*** Data to examine ***

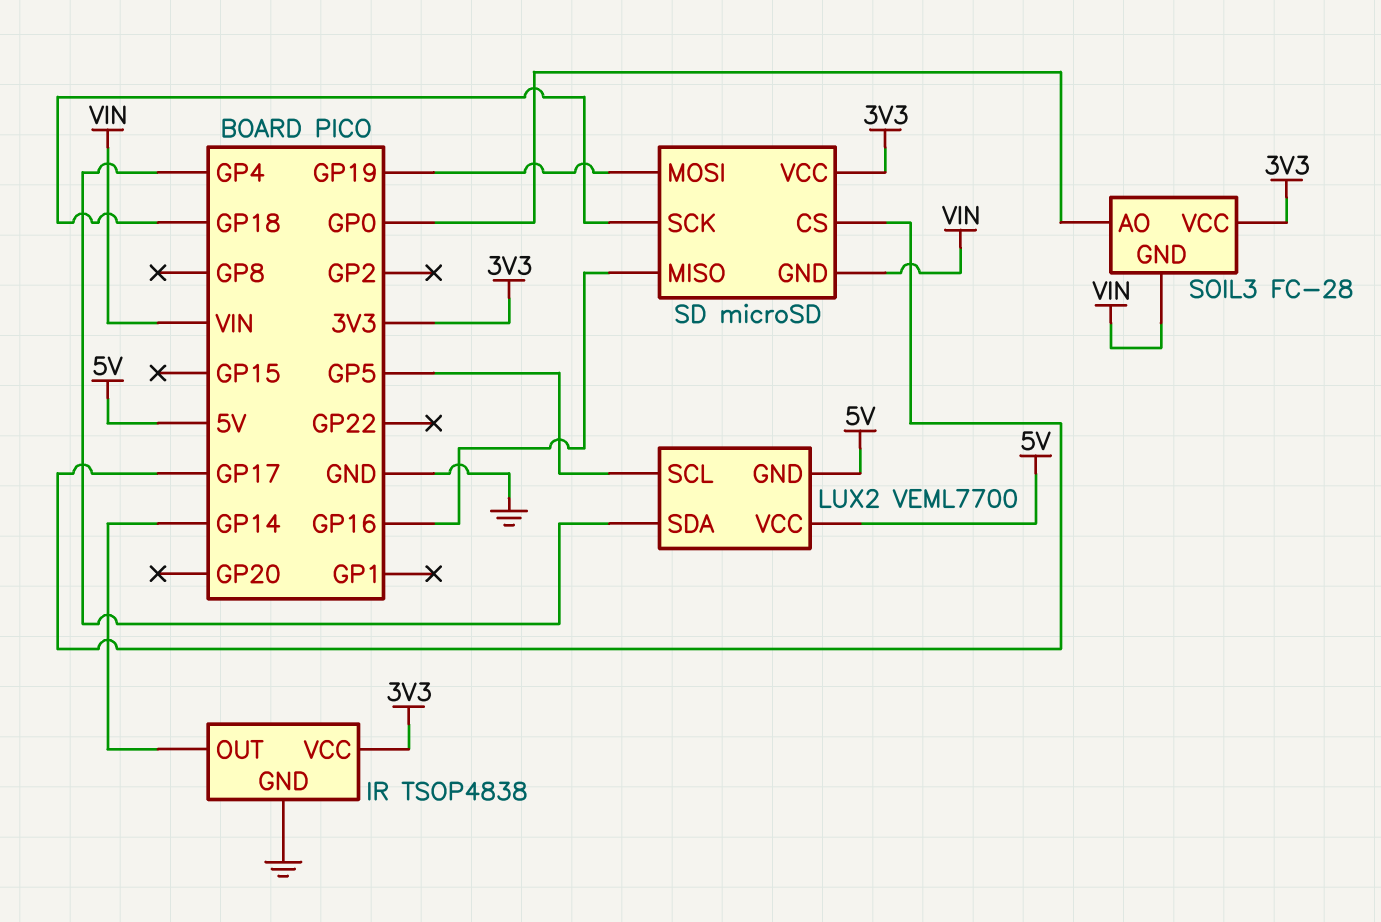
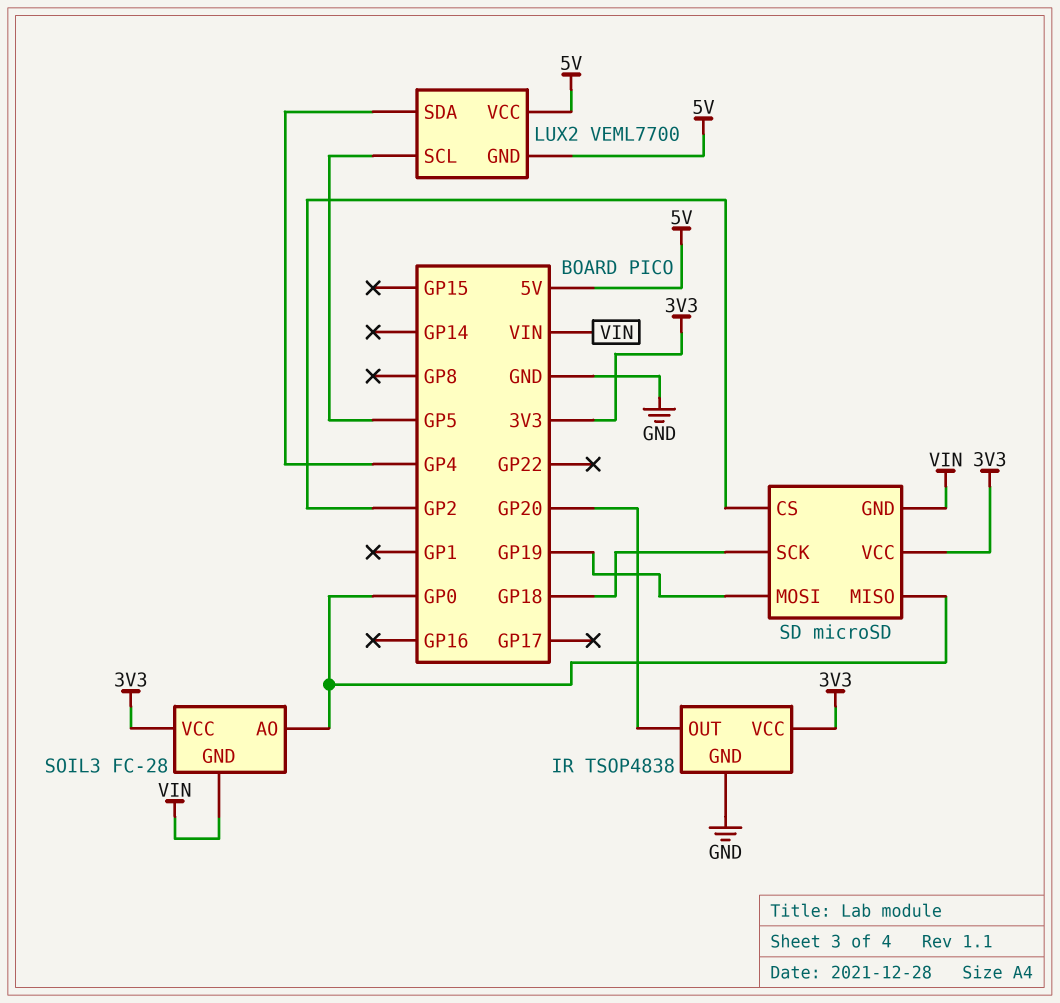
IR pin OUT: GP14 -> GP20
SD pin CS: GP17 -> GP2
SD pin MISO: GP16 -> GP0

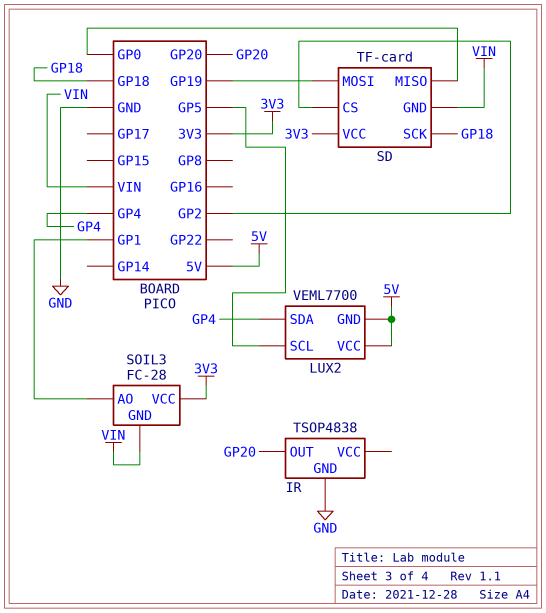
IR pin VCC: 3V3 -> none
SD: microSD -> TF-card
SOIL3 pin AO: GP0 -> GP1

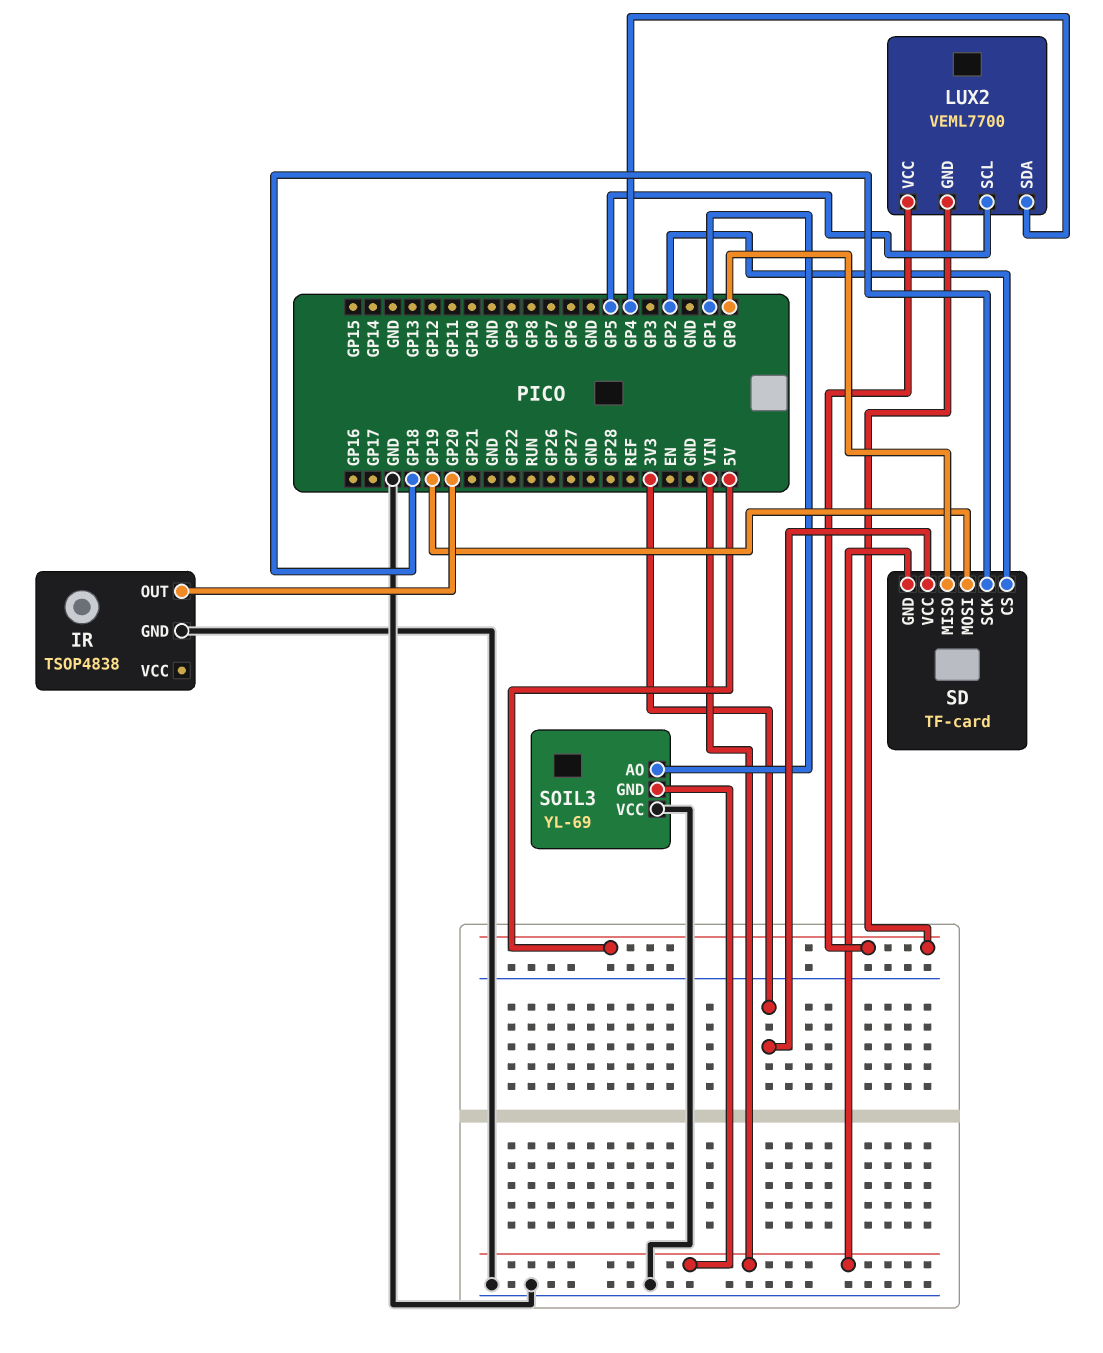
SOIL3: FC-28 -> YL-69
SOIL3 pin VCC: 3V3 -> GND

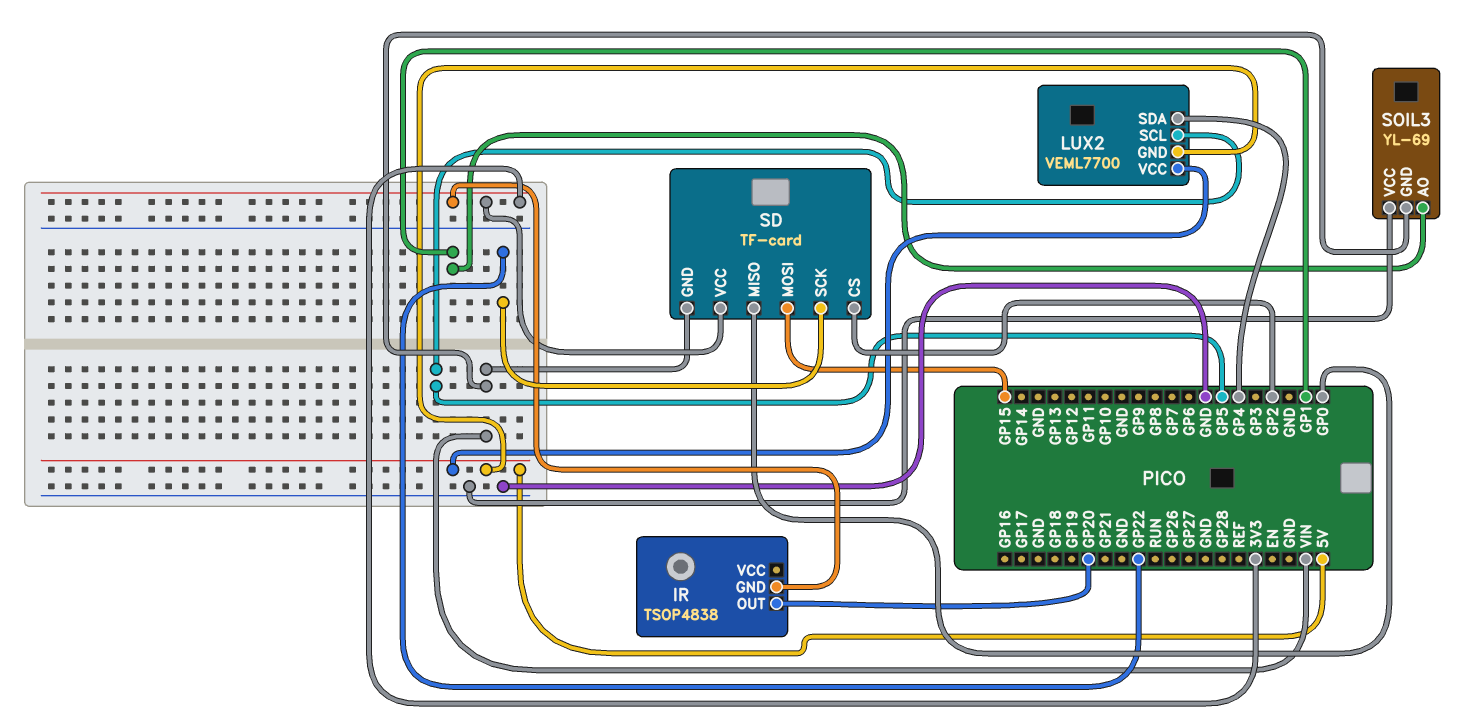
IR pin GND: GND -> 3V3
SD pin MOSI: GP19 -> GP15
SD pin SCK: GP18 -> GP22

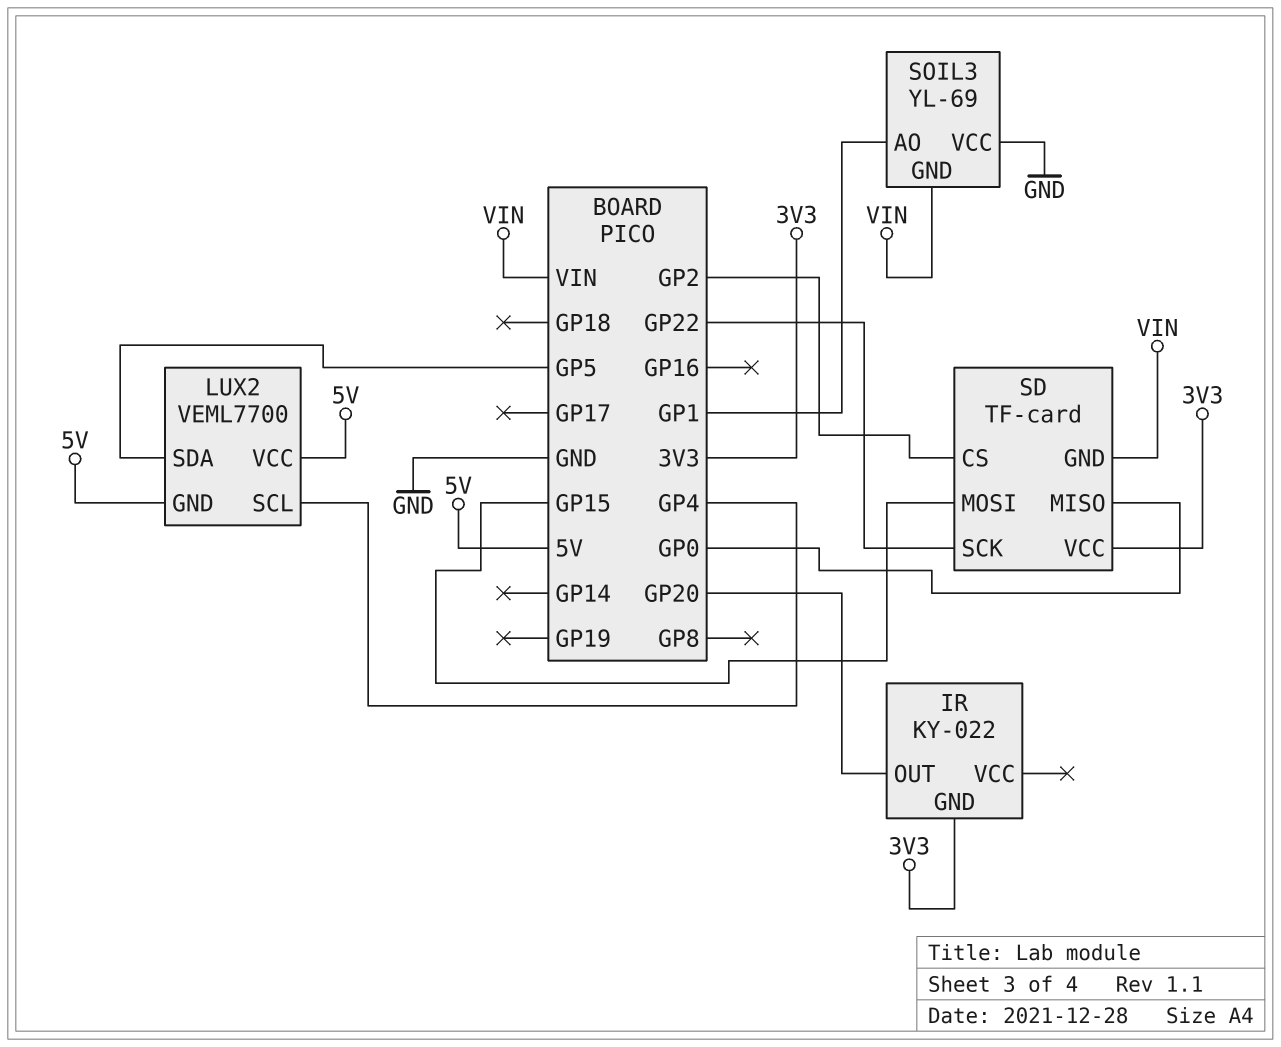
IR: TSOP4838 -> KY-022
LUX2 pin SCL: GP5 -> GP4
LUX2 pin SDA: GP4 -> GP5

***
*** Data to examine ***

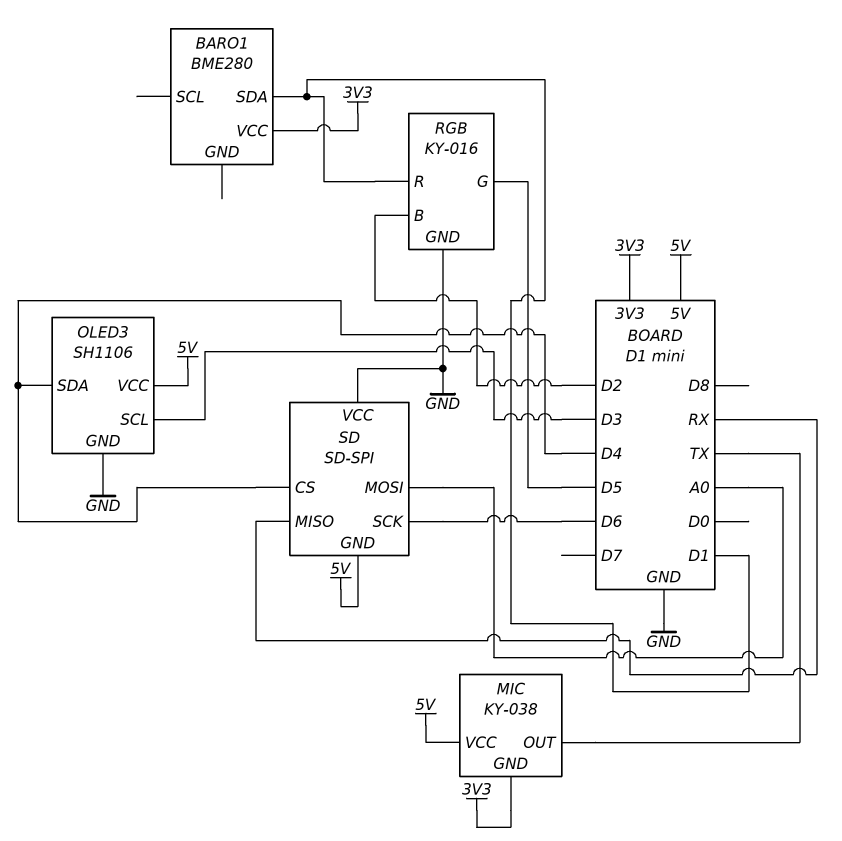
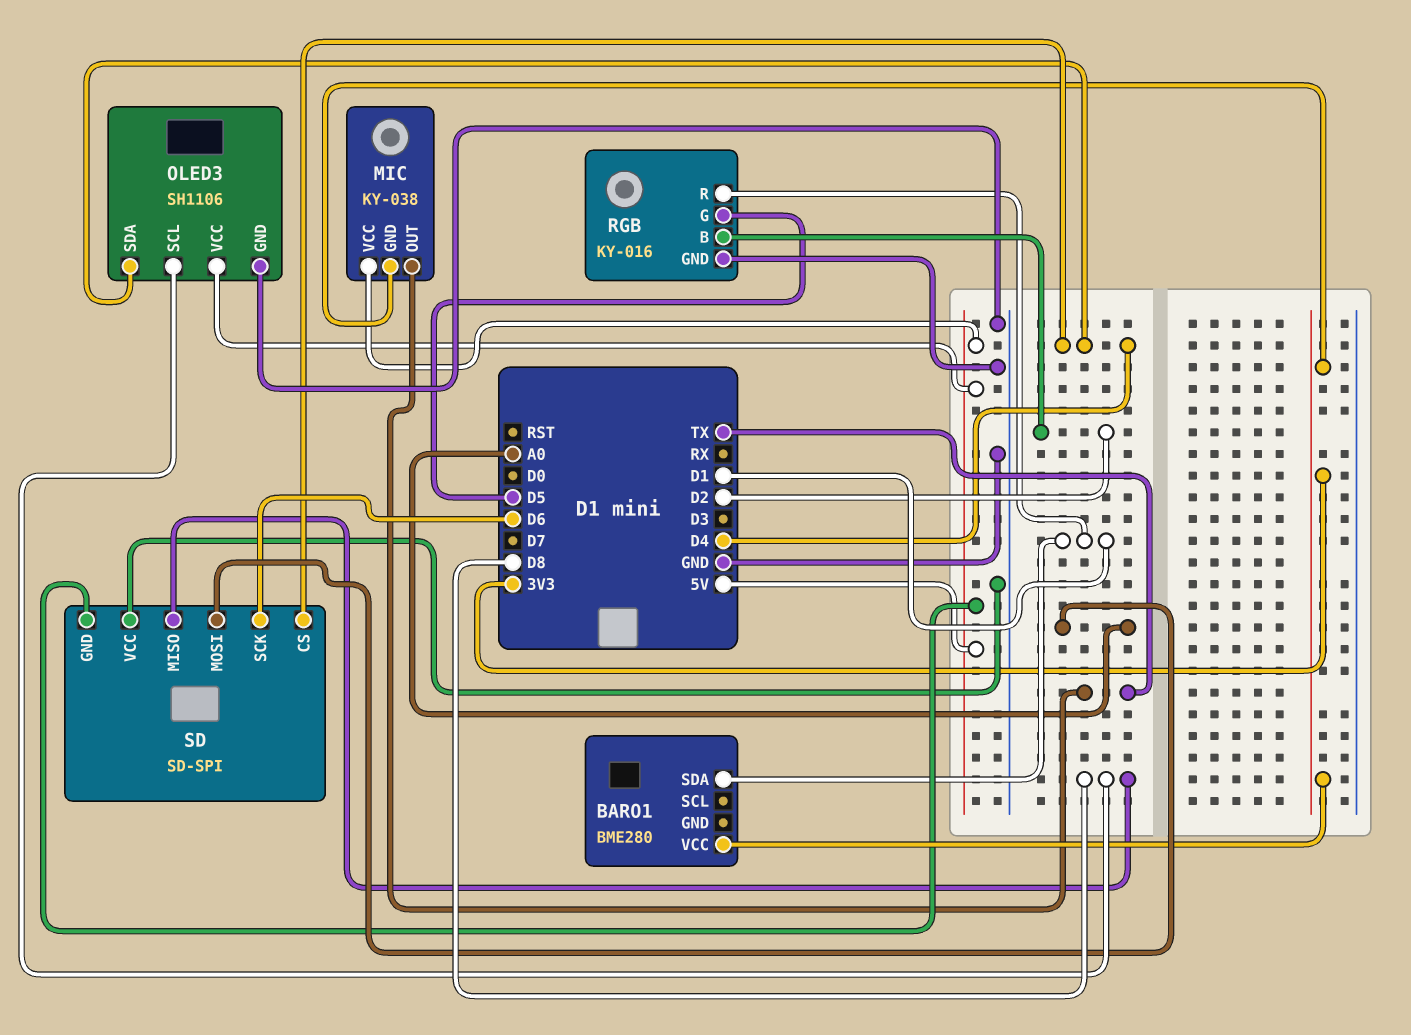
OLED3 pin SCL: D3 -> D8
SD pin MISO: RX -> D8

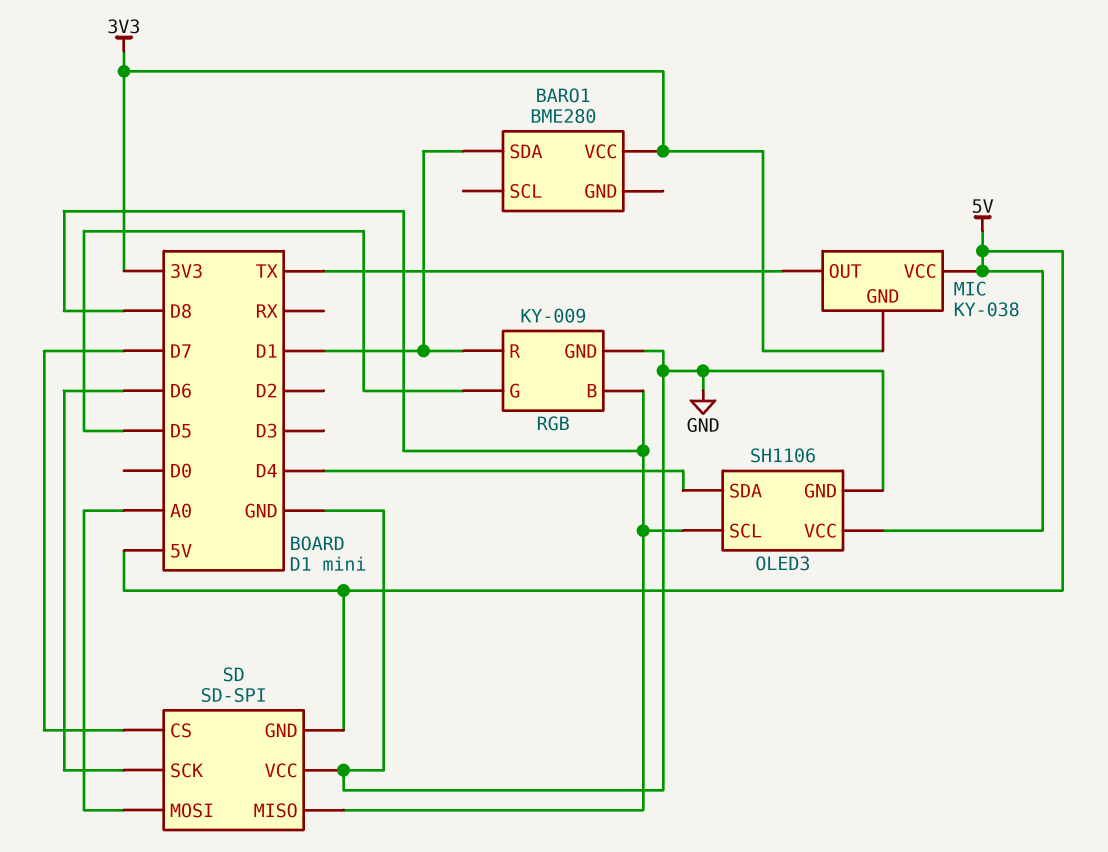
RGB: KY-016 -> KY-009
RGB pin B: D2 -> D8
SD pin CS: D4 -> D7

***

◆ What to work on
An exact copy of the lines above from the one with "IR pin OUT: GP14 -> GP20" up to and including the one with "LUX2 pin SDA: GP4 -> GP5" is required; reproduce only those lines, omitting all pictures.

◆ Answer section
IR pin OUT: GP14 -> GP20
SD pin CS: GP17 -> GP2
SD pin MISO: GP16 -> GP0

IR pin VCC: 3V3 -> none
SD: microSD -> TF-card
SOIL3 pin AO: GP0 -> GP1

SOIL3: FC-28 -> YL-69
SOIL3 pin VCC: 3V3 -> GND

IR pin GND: GND -> 3V3
SD pin MOSI: GP19 -> GP15
SD pin SCK: GP18 -> GP22

IR: TSOP4838 -> KY-022
LUX2 pin SCL: GP5 -> GP4
LUX2 pin SDA: GP4 -> GP5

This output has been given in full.